▸ Task brief
Lines in the data below that contain the word "none" are to be copied.

▸ Records supplied
------------------------------------------------------------------------
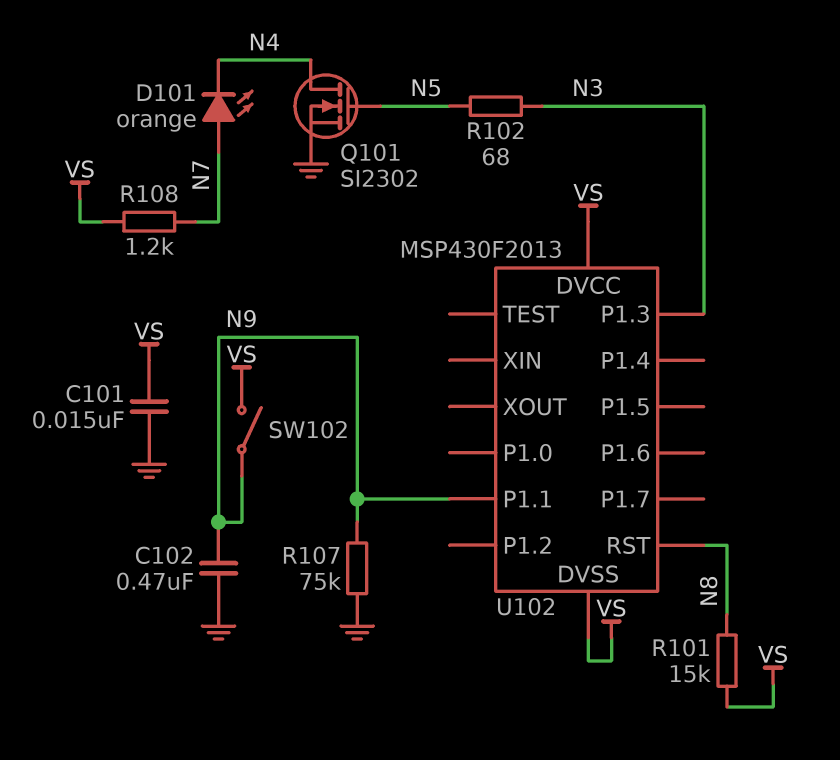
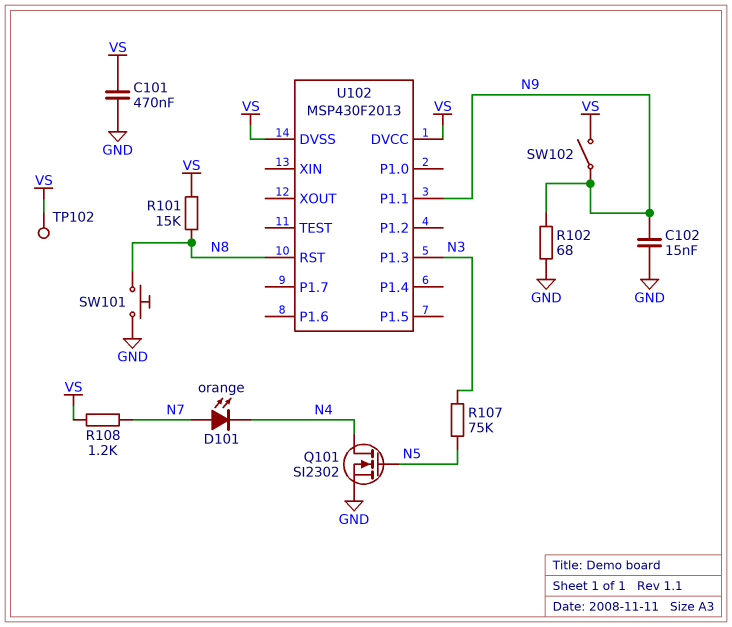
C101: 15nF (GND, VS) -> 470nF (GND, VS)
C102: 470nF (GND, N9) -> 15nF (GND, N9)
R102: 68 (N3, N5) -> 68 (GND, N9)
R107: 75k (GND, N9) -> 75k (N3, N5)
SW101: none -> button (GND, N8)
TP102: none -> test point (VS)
------------------------------------------------------------------------
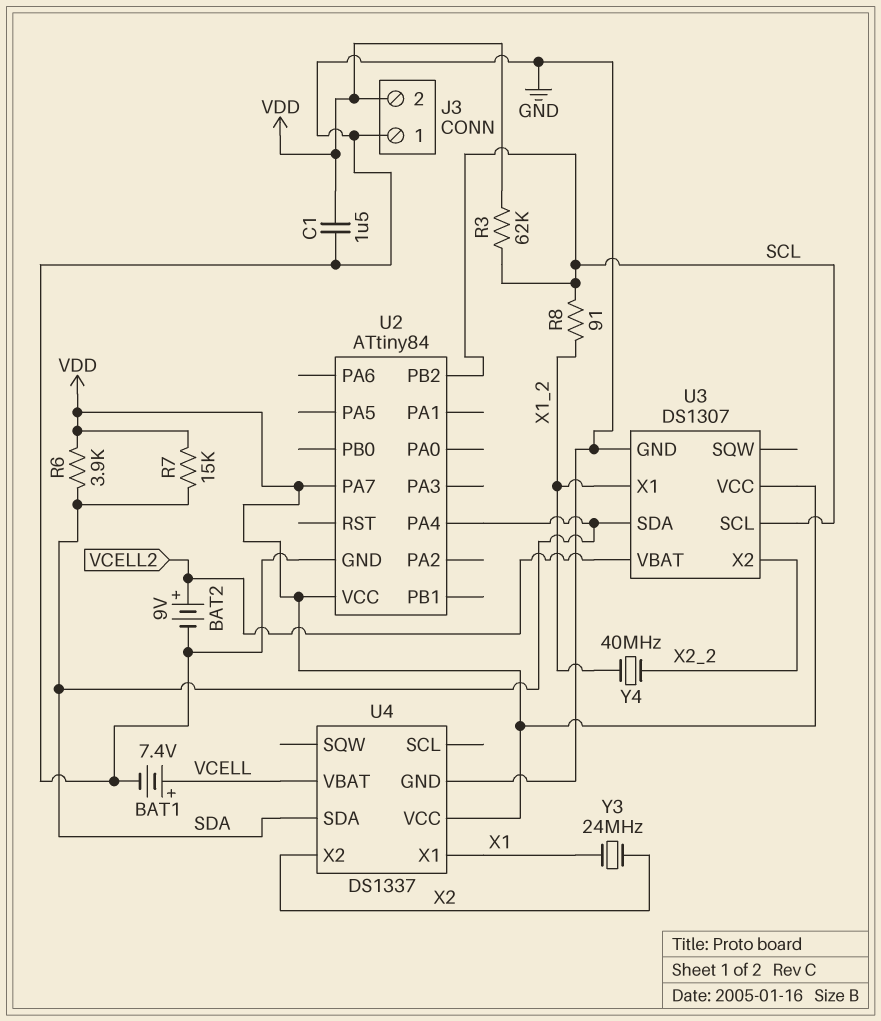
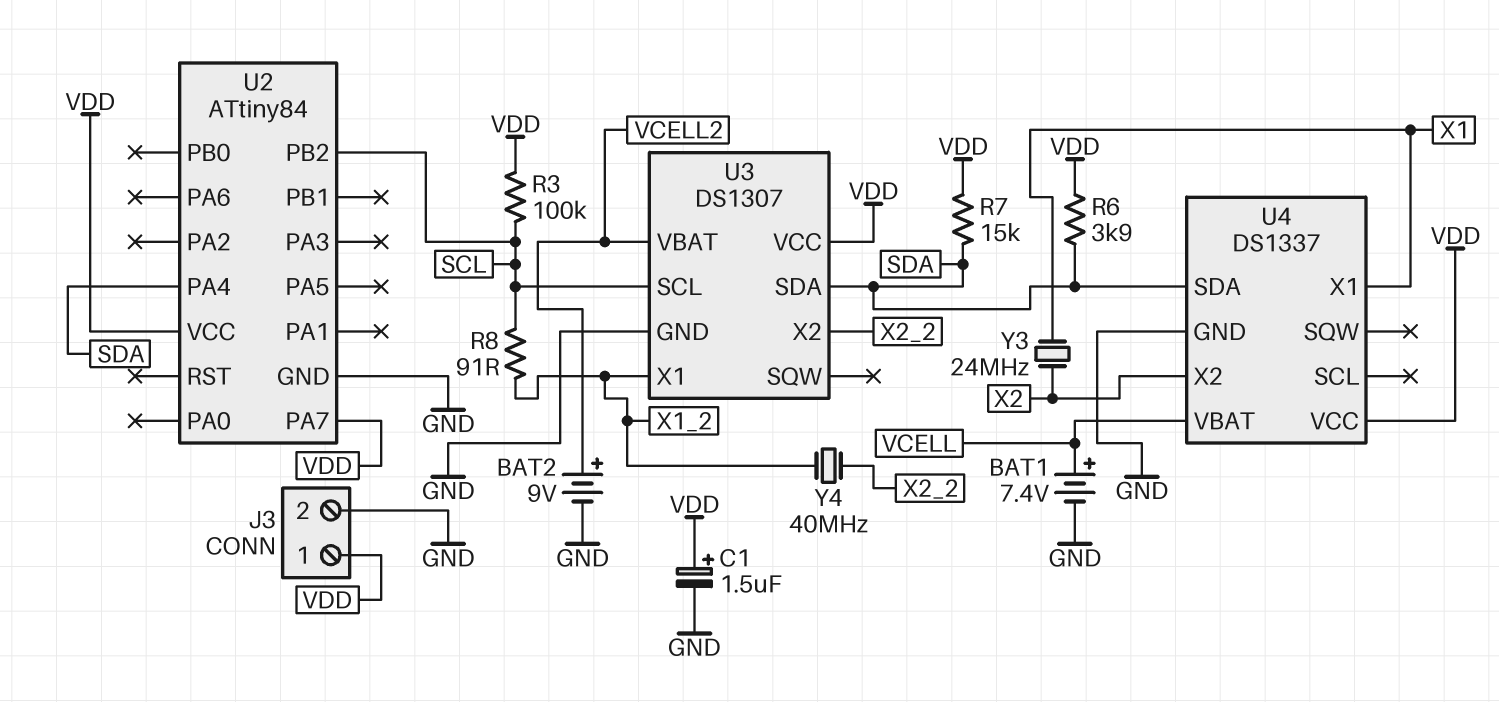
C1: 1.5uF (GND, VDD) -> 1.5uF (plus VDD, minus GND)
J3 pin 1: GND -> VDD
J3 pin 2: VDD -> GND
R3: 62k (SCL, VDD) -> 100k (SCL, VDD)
------------------------------------------------------------------------
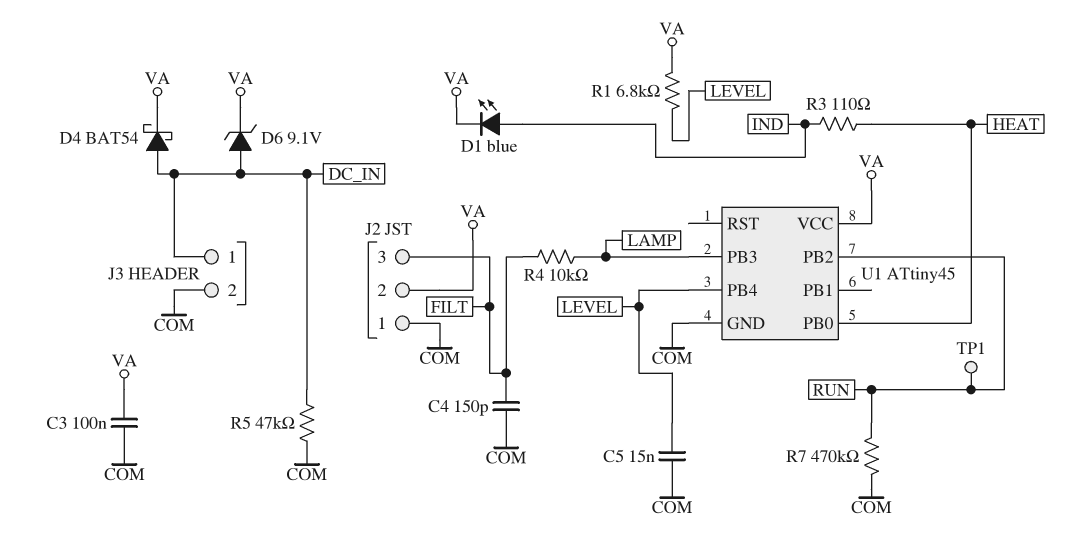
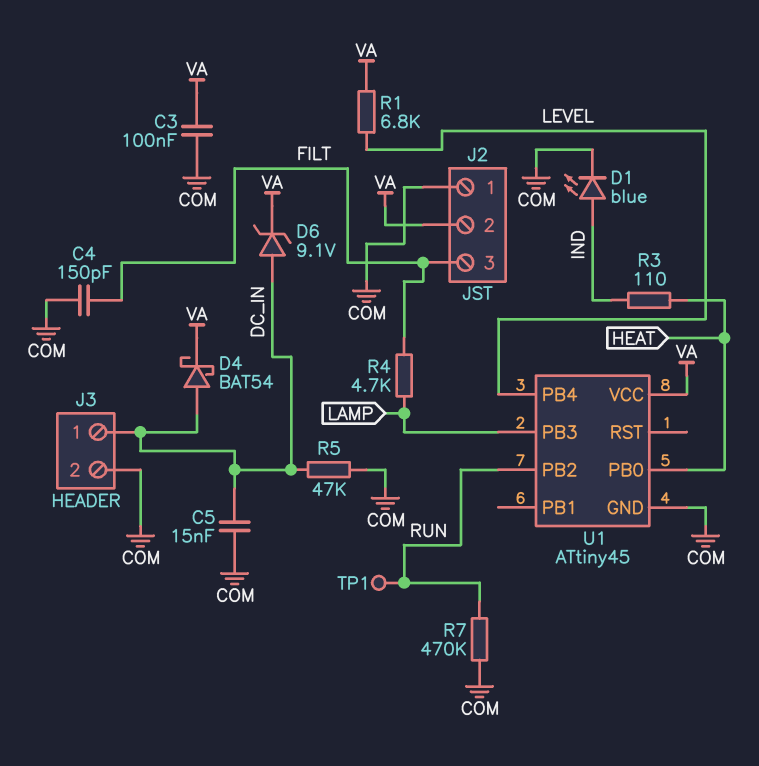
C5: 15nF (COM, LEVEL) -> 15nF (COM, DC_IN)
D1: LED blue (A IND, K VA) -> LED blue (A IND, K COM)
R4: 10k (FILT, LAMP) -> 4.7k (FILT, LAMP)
------------------------------------------------------------------------
▸ Solved problem
SW101: none -> button (GND, N8)
TP102: none -> test point (VS)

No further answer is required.